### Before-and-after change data

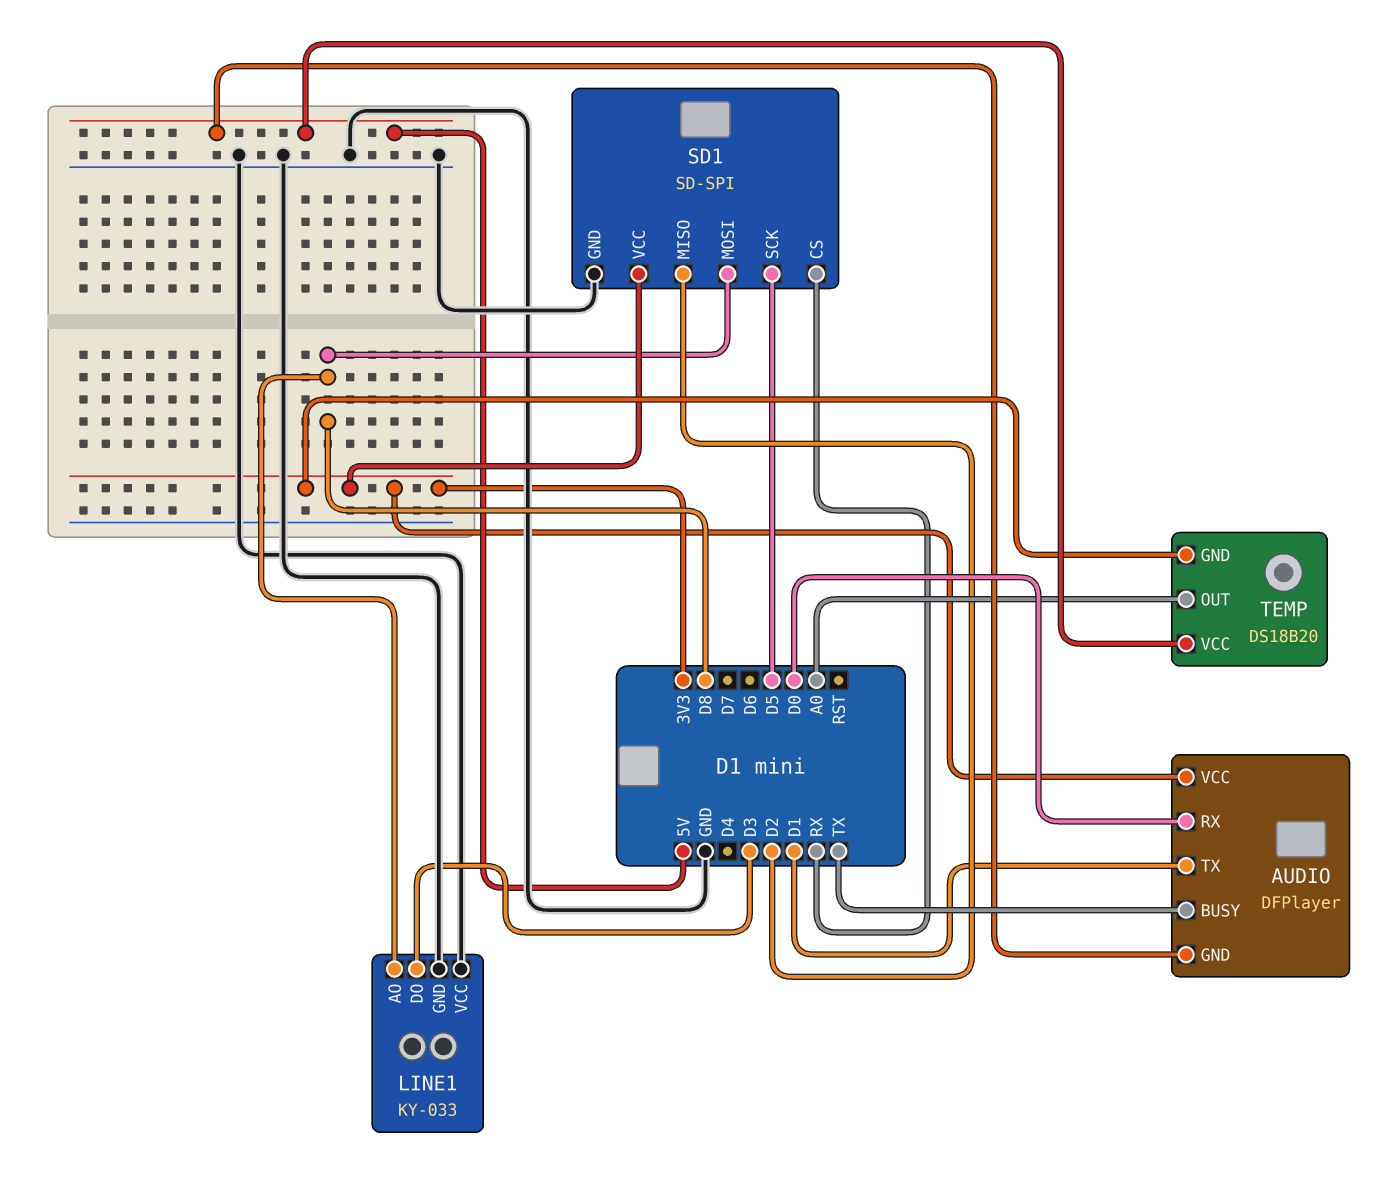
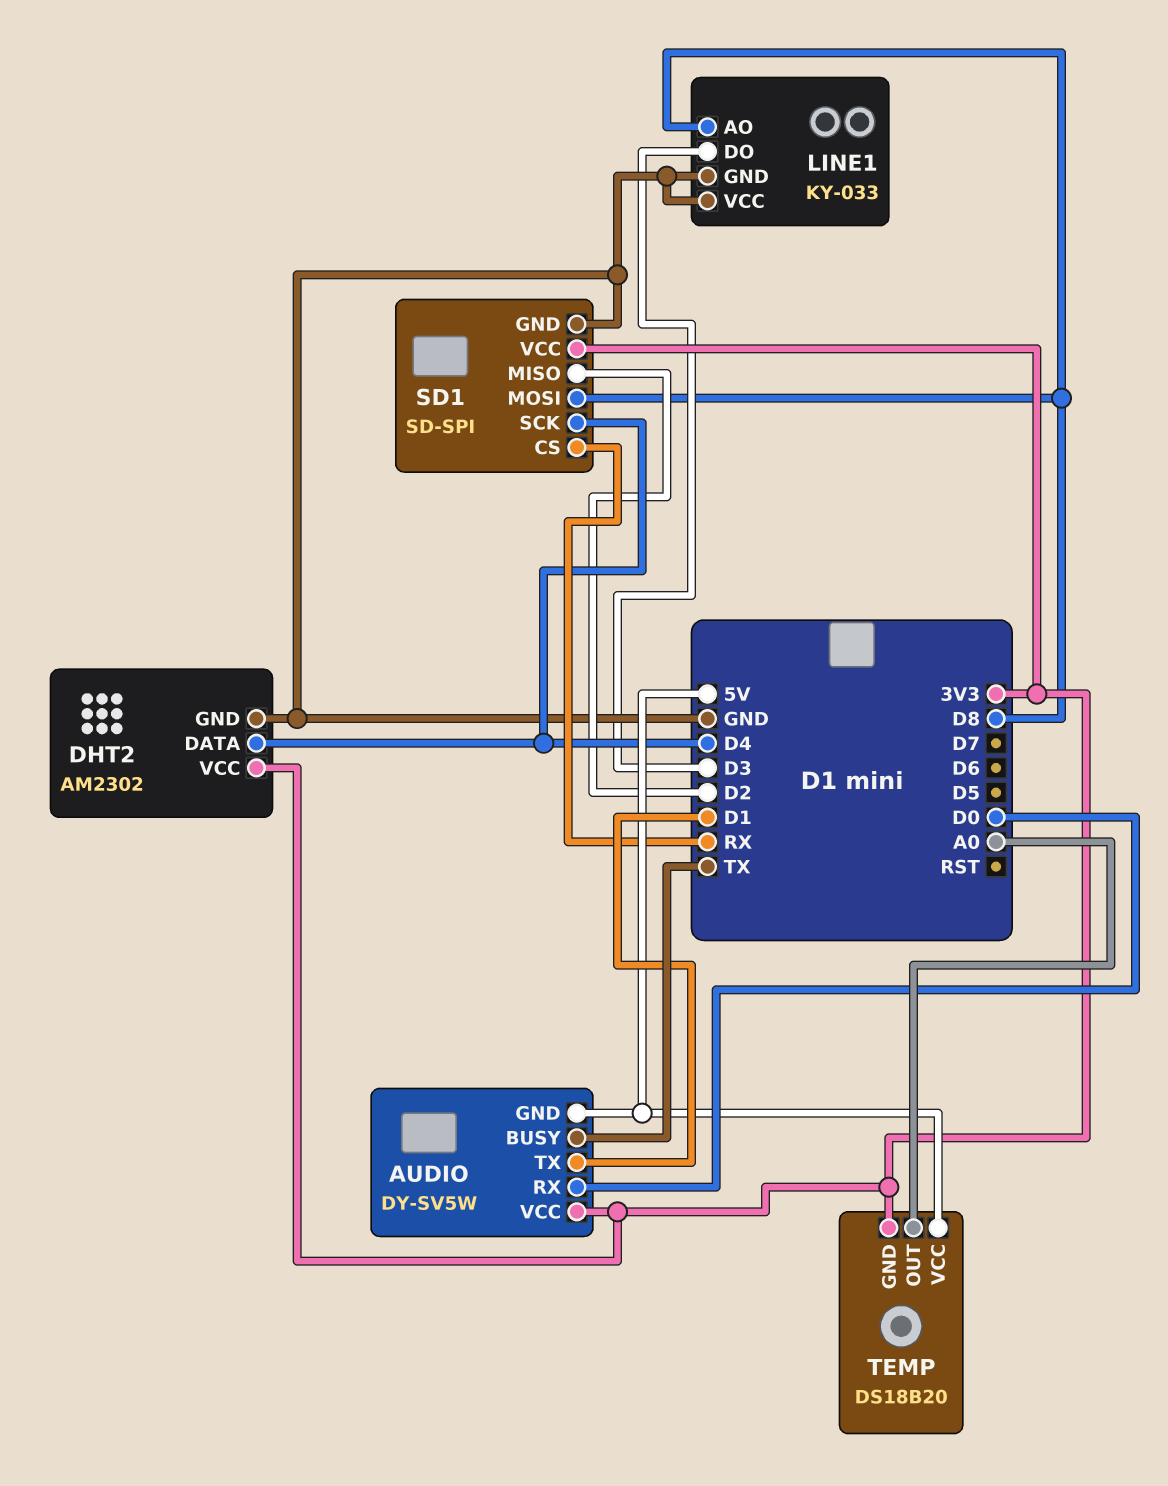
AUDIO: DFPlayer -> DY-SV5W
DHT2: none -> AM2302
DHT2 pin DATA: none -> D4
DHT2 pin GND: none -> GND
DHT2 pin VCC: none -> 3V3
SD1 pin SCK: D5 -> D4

### Exercise aim
Repeat the data above exactly; images are not part of the copy.

### Answer box
AUDIO: DFPlayer -> DY-SV5W
DHT2: none -> AM2302
DHT2 pin DATA: none -> D4
DHT2 pin GND: none -> GND
DHT2 pin VCC: none -> 3V3
SD1 pin SCK: D5 -> D4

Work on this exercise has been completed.